Supplied material below:

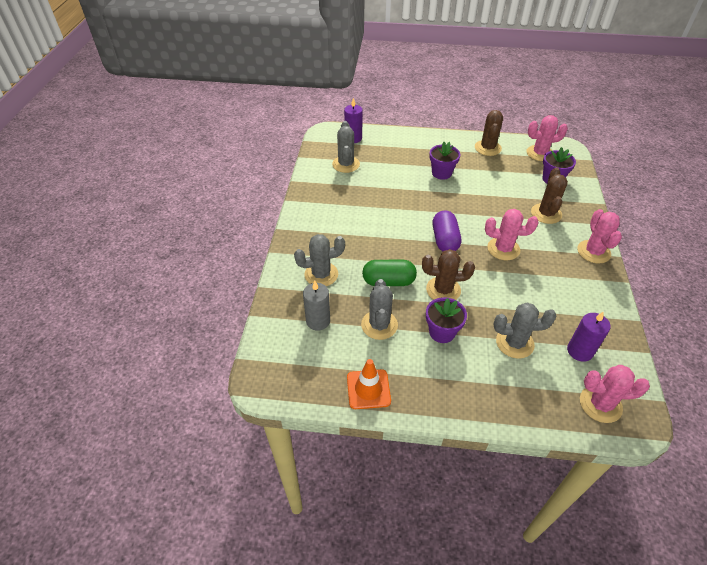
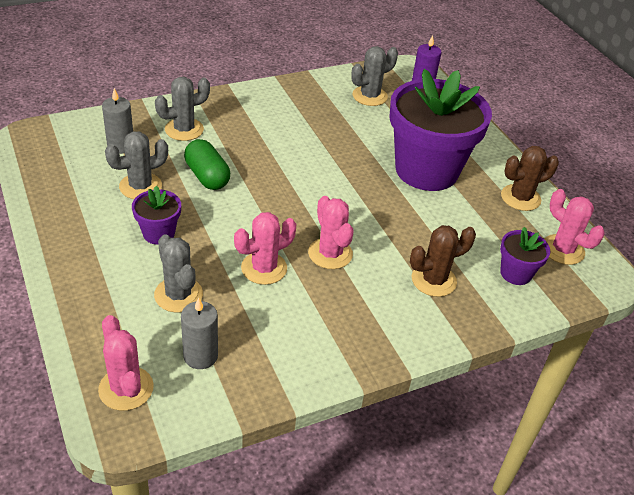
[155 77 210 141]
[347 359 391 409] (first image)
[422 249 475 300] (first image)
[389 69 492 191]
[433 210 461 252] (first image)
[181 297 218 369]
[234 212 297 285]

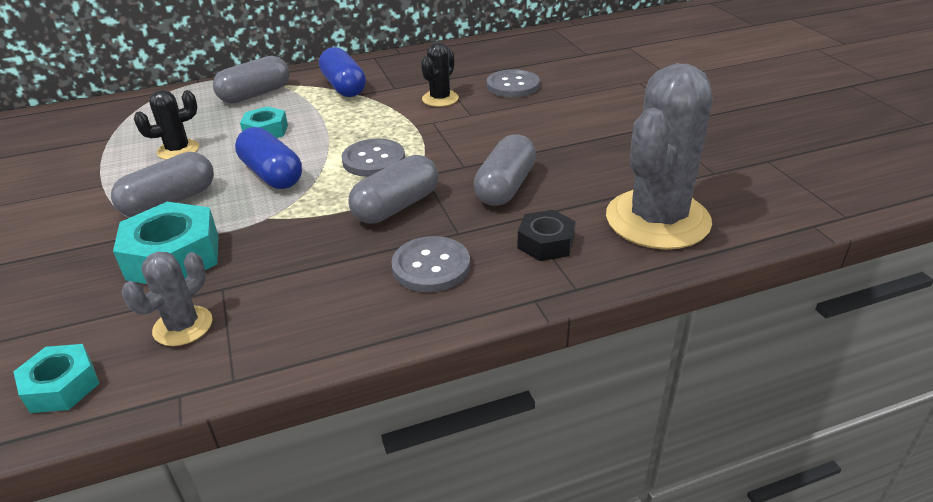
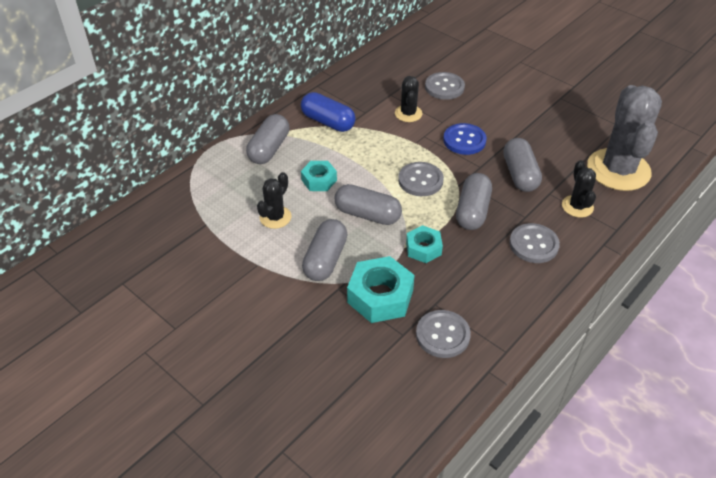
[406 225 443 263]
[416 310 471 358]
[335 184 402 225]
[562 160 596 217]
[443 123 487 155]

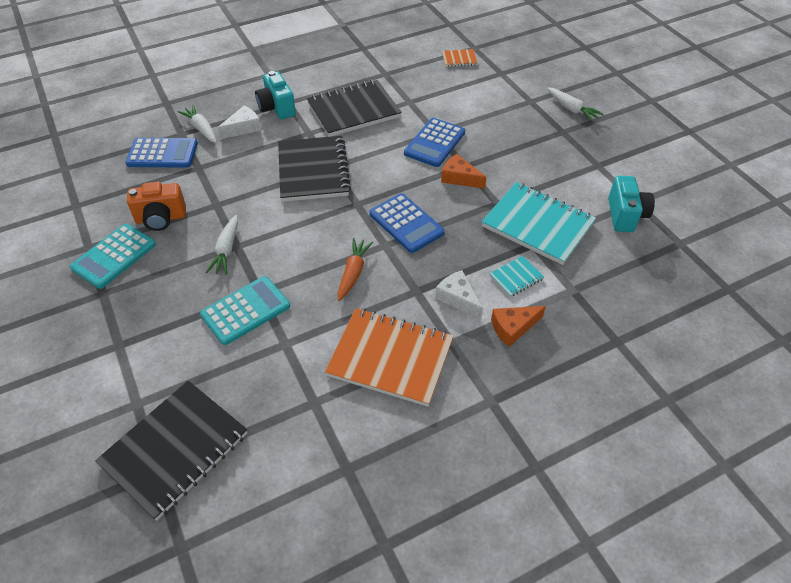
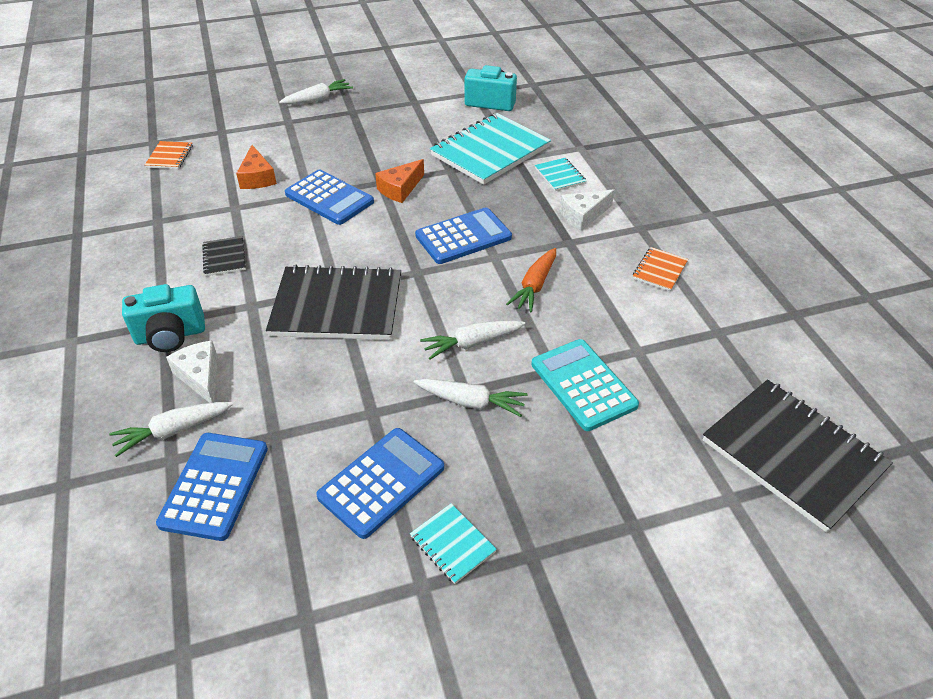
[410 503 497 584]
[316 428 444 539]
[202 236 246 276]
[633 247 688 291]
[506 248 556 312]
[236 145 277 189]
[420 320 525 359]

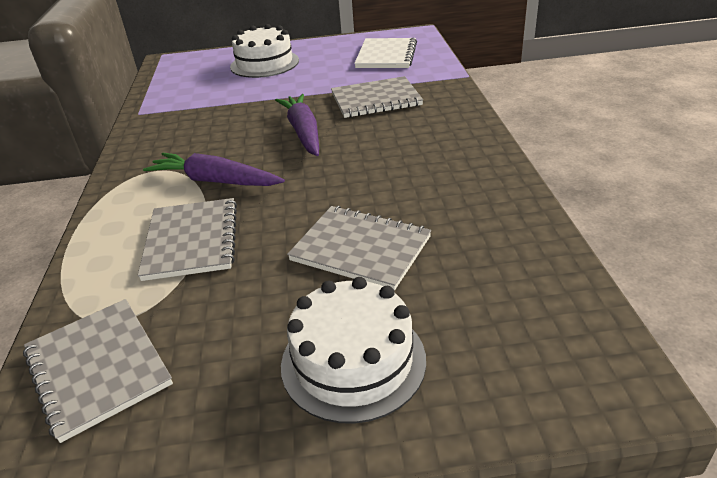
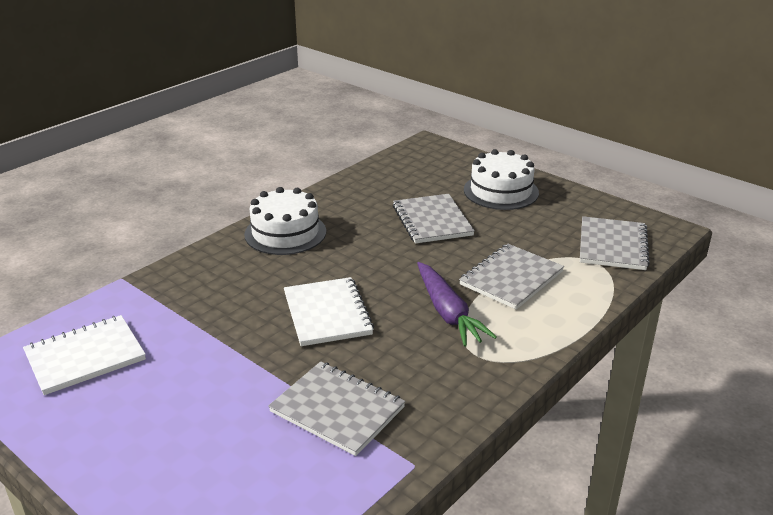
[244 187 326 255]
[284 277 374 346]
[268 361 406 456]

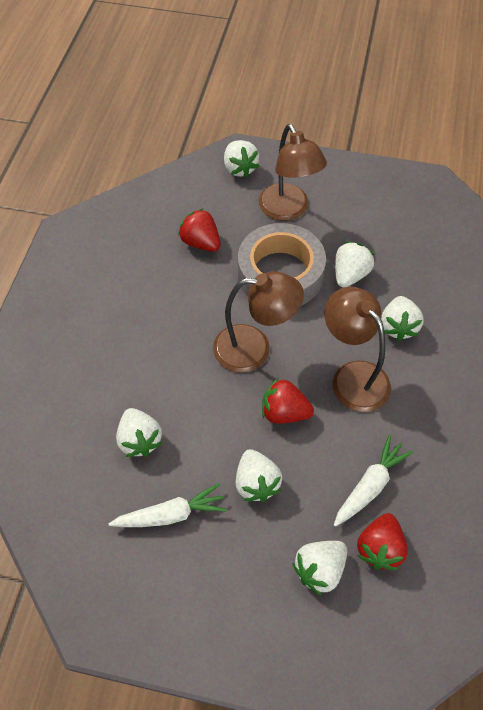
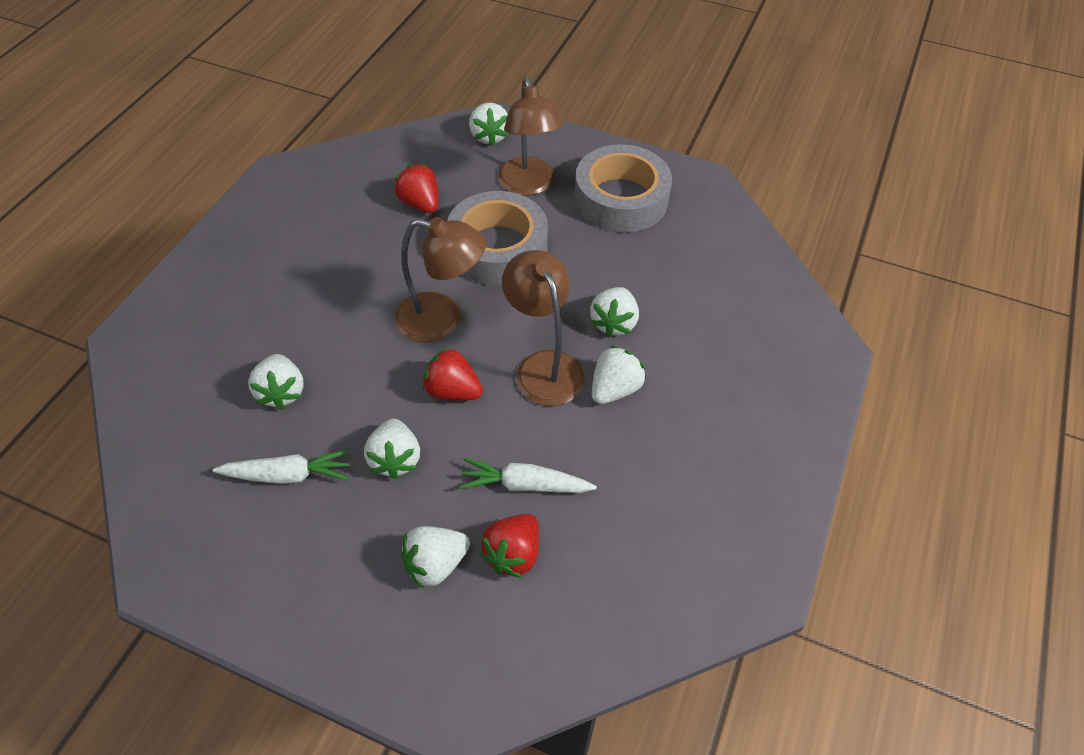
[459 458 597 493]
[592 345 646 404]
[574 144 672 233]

End of Supplied material.

*Task to carry out*. Please reproduce verbatim the lines from the line with "[236 145 277 189]" through the final line of the listing, inclusive of both ends. Omit all pictures.

*Solution for this problem*.
[236 145 277 189]
[420 320 525 359]

[244 187 326 255]
[284 277 374 346]
[268 361 406 456]

[459 458 597 493]
[592 345 646 404]
[574 144 672 233]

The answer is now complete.